TASK DETAILS:
Each line below from the one containing "(679, 197) = (261, 116): purple" through the one containing "(686, 133) = (144, 115): purple" is to be given again exactly, and no line outside that span.

RECORDS SHOWN:
- Opening Delimiter -

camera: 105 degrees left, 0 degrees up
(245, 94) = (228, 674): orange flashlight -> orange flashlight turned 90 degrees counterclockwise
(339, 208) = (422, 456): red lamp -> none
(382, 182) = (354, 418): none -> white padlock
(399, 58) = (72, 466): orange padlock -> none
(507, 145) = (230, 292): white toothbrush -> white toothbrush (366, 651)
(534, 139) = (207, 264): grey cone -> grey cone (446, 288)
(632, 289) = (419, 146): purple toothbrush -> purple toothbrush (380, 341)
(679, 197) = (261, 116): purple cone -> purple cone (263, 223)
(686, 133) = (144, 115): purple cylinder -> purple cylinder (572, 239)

- Closing Delimiter -
- Opening Delimiter -

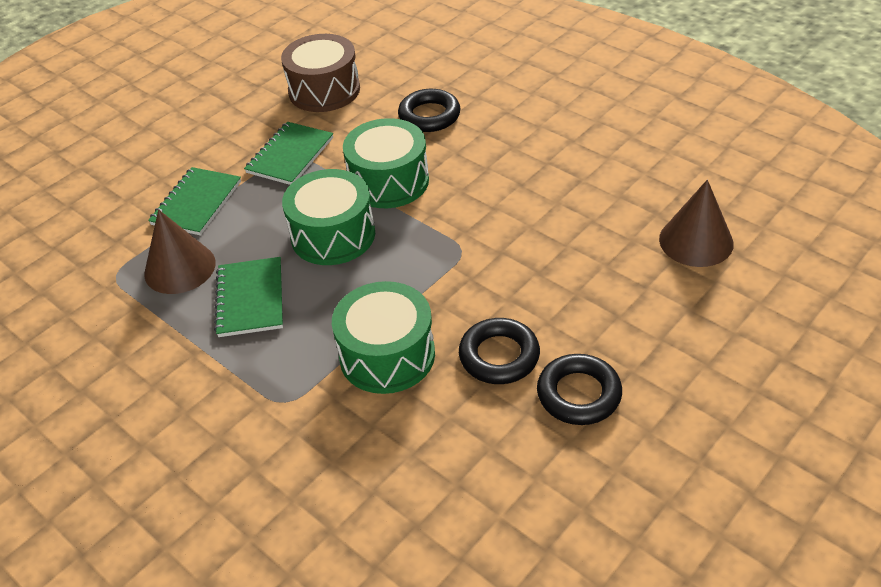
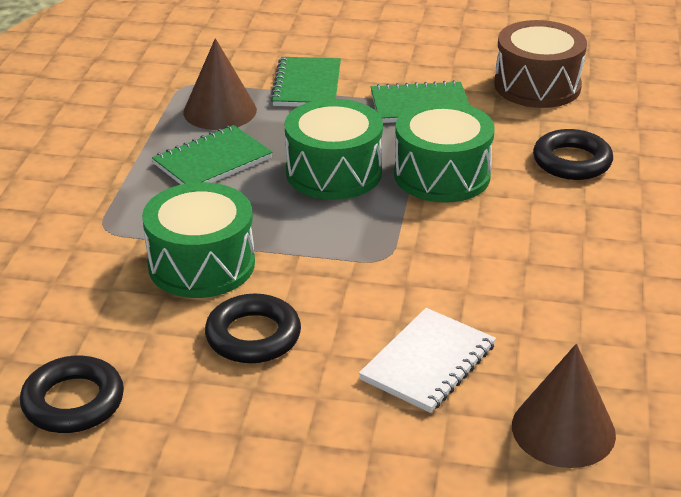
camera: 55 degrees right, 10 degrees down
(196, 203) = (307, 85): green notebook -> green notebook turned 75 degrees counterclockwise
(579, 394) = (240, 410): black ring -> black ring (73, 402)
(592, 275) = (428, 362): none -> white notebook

- Closing Delimiter -
- Opening Delimiter -

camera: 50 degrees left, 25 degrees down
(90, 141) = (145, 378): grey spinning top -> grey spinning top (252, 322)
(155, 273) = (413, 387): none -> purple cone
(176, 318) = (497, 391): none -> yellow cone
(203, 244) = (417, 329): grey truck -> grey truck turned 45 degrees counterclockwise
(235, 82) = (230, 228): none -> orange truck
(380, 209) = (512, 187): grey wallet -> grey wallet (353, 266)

- Closing Delimiter -

SOLUTION FOR THIS EXERCISE:
(679, 197) = (261, 116): purple cone -> purple cone (263, 223)
(686, 133) = (144, 115): purple cylinder -> purple cylinder (572, 239)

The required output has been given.